* **PROMPT**
Please switch every "top-left" in the items below to "upper-left" and write them out again with all else unchanged and the pictures left out.

Collected data entries
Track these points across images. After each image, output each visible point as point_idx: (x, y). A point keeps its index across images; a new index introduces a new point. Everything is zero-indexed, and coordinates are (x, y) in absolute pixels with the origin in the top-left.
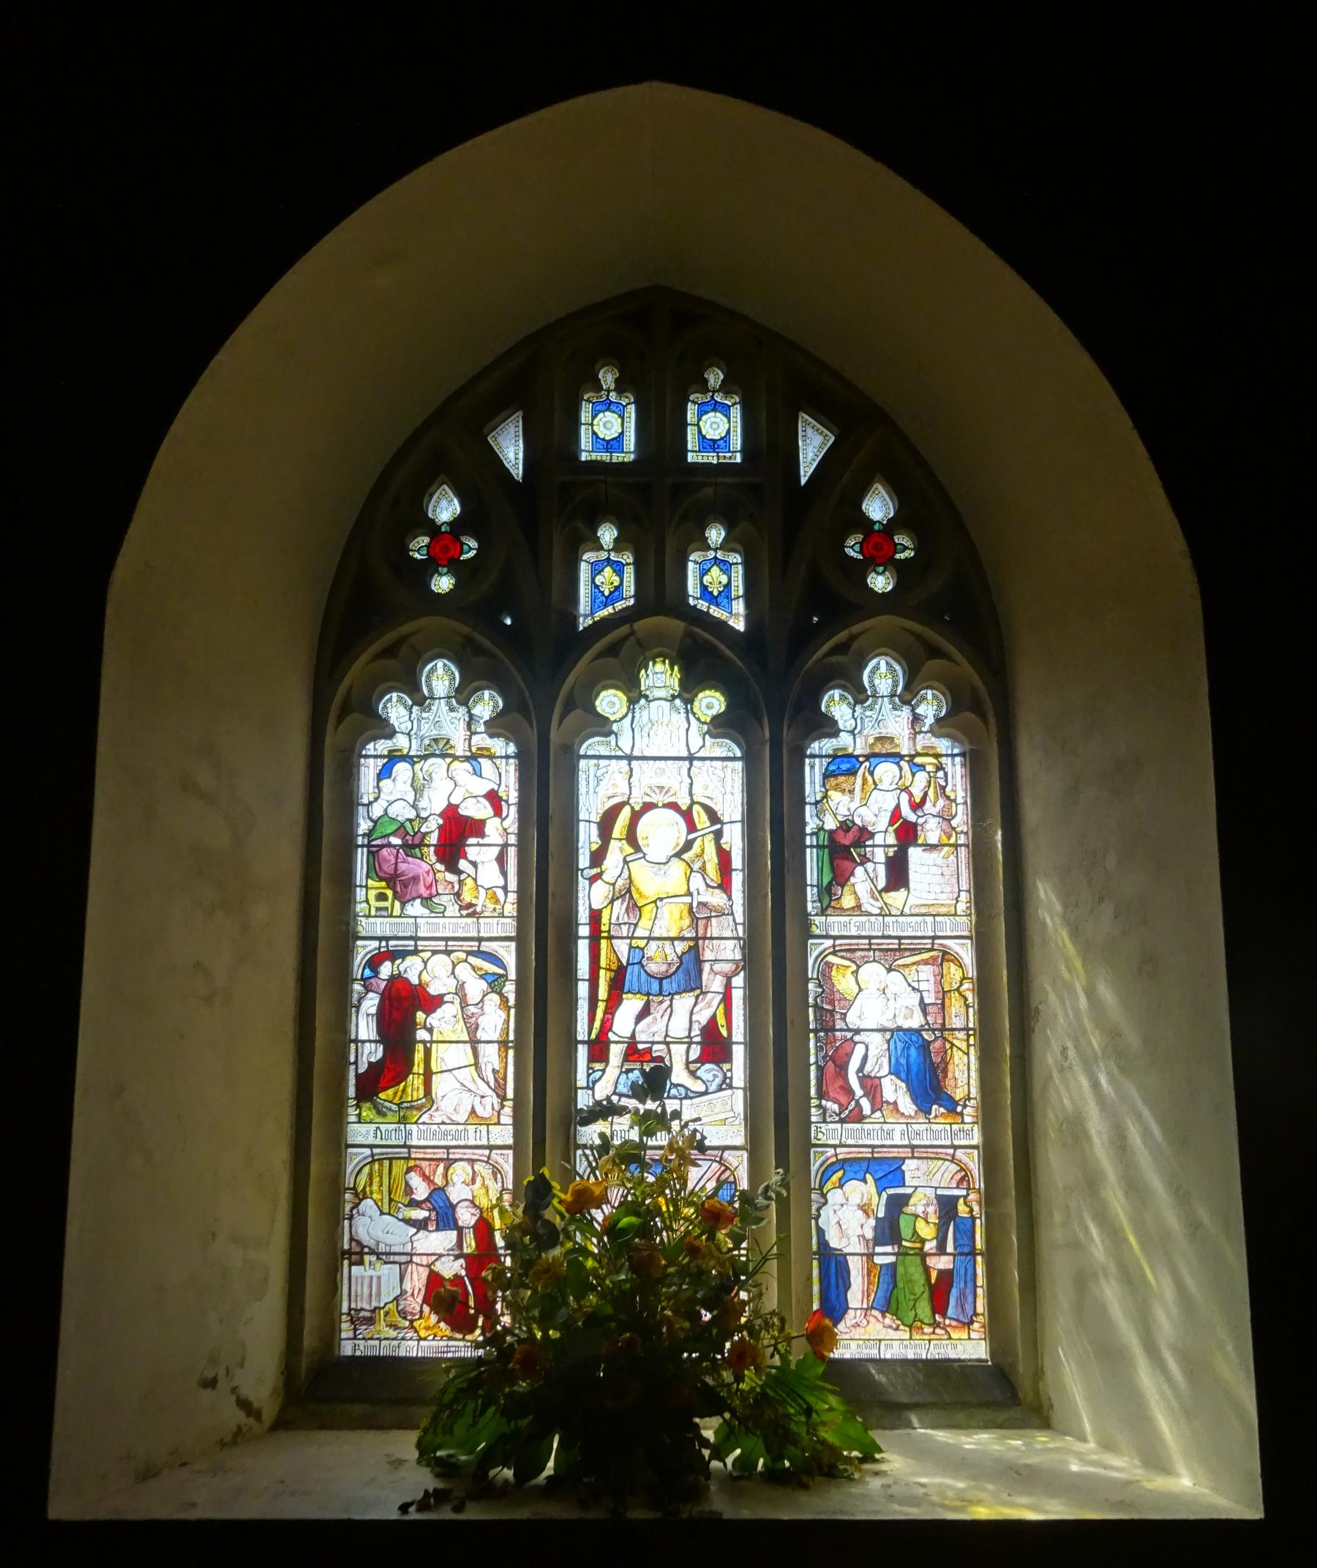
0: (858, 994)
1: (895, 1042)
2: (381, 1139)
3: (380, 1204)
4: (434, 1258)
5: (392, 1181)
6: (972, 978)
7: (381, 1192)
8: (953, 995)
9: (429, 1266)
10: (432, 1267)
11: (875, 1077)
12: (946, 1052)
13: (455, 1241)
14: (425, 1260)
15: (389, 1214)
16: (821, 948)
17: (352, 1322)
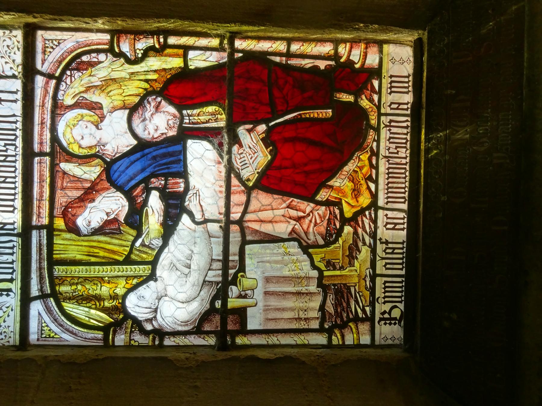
2: (11, 281)
3: (135, 281)
4: (234, 181)
5: (93, 259)
7: (112, 279)
9: (249, 191)
10: (251, 184)
13: (206, 144)
14: (238, 198)
15: (154, 263)
17: (343, 326)
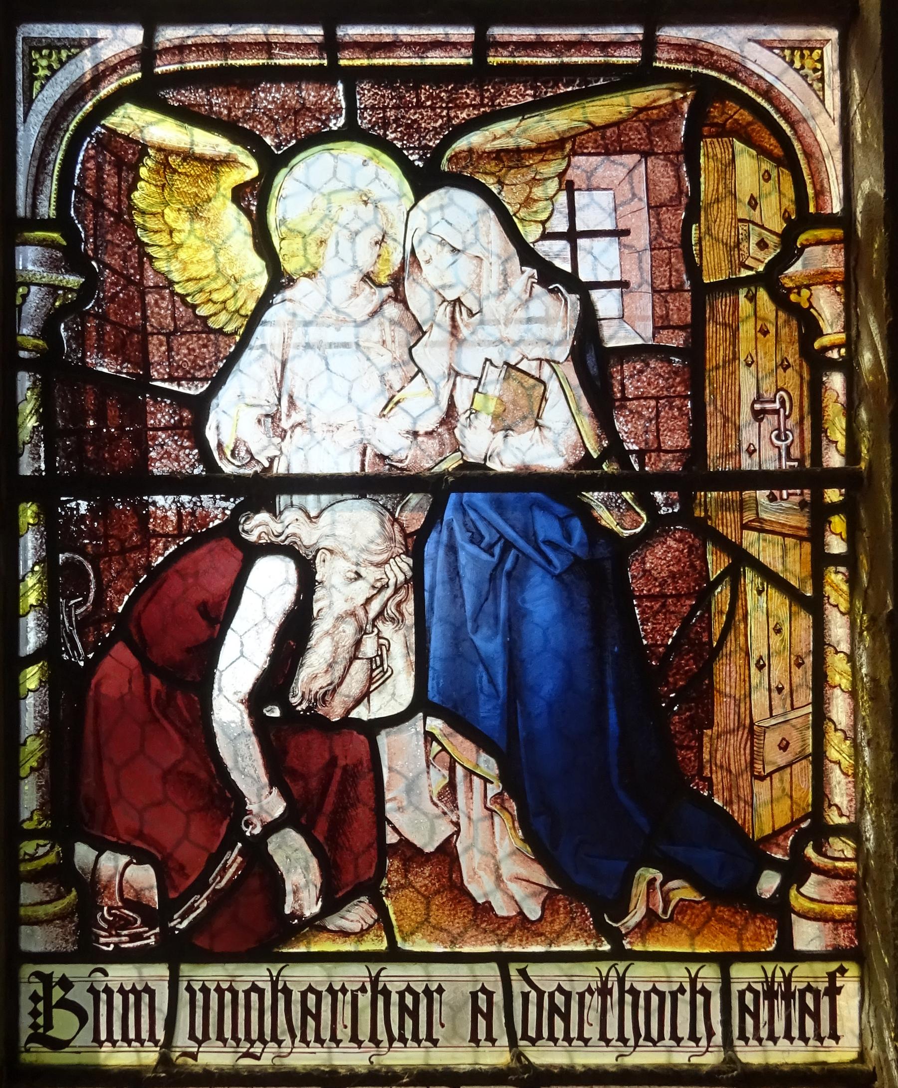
0: (264, 303)
1: (452, 549)
6: (846, 219)
8: (744, 305)
11: (347, 722)
12: (704, 596)
16: (85, 64)
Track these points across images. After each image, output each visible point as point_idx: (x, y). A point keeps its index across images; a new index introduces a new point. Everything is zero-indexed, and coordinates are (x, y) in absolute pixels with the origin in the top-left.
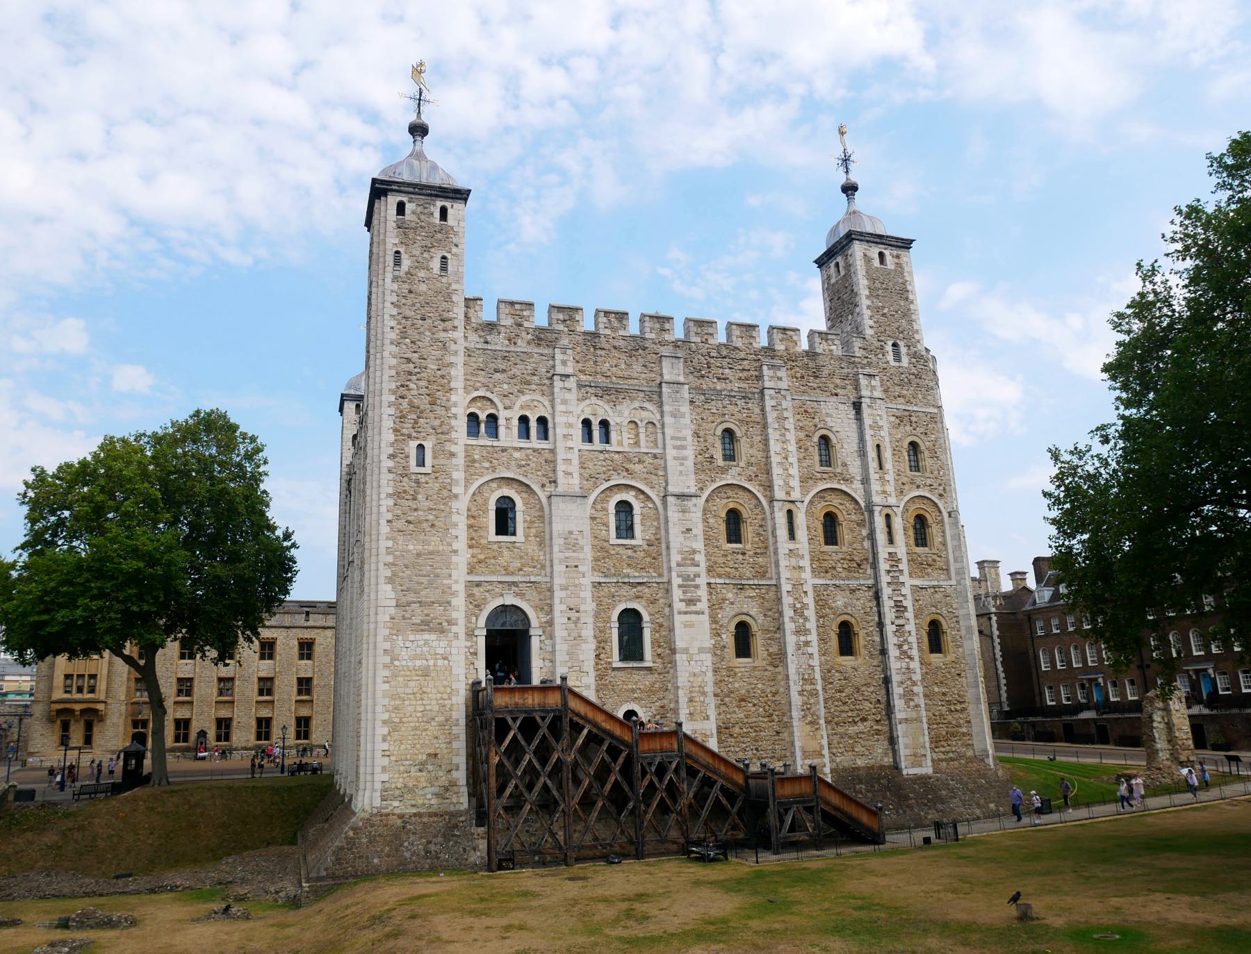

* **TASK RESULT**
Track these points across images. After each image, output each visible point as point_idx: (x, y). A point keeps its index across images; a new index introduces a new point. Everything is zero-indexed, and coordinates are (x, y) in absolute pixels with the origin in the upper-left.
0: (858, 994)
1: (895, 1042)
2: (381, 1139)
3: (380, 1204)
4: (434, 1258)
5: (392, 1181)
6: (972, 978)
7: (381, 1192)
8: (953, 995)
9: (429, 1266)
10: (432, 1267)
11: (875, 1077)
12: (946, 1052)
13: (455, 1241)
14: (425, 1260)
15: (389, 1214)
16: (821, 948)
17: (352, 1322)
2: (11, 281)
3: (135, 281)
4: (234, 181)
5: (93, 259)
7: (112, 279)
9: (249, 191)
10: (251, 184)
13: (206, 144)
14: (238, 198)
15: (154, 263)
17: (343, 326)
0: (264, 303)
1: (452, 549)
6: (846, 219)
8: (744, 305)
11: (347, 722)
12: (704, 596)
16: (85, 64)
Track these points across images. After each image, output each visible point as point_idx: (x, y). A point keeps its index across images; a new index introduces a new point. Everything is zero-indexed, and coordinates are (x, y) in absolute pixels with the origin in the upper-left.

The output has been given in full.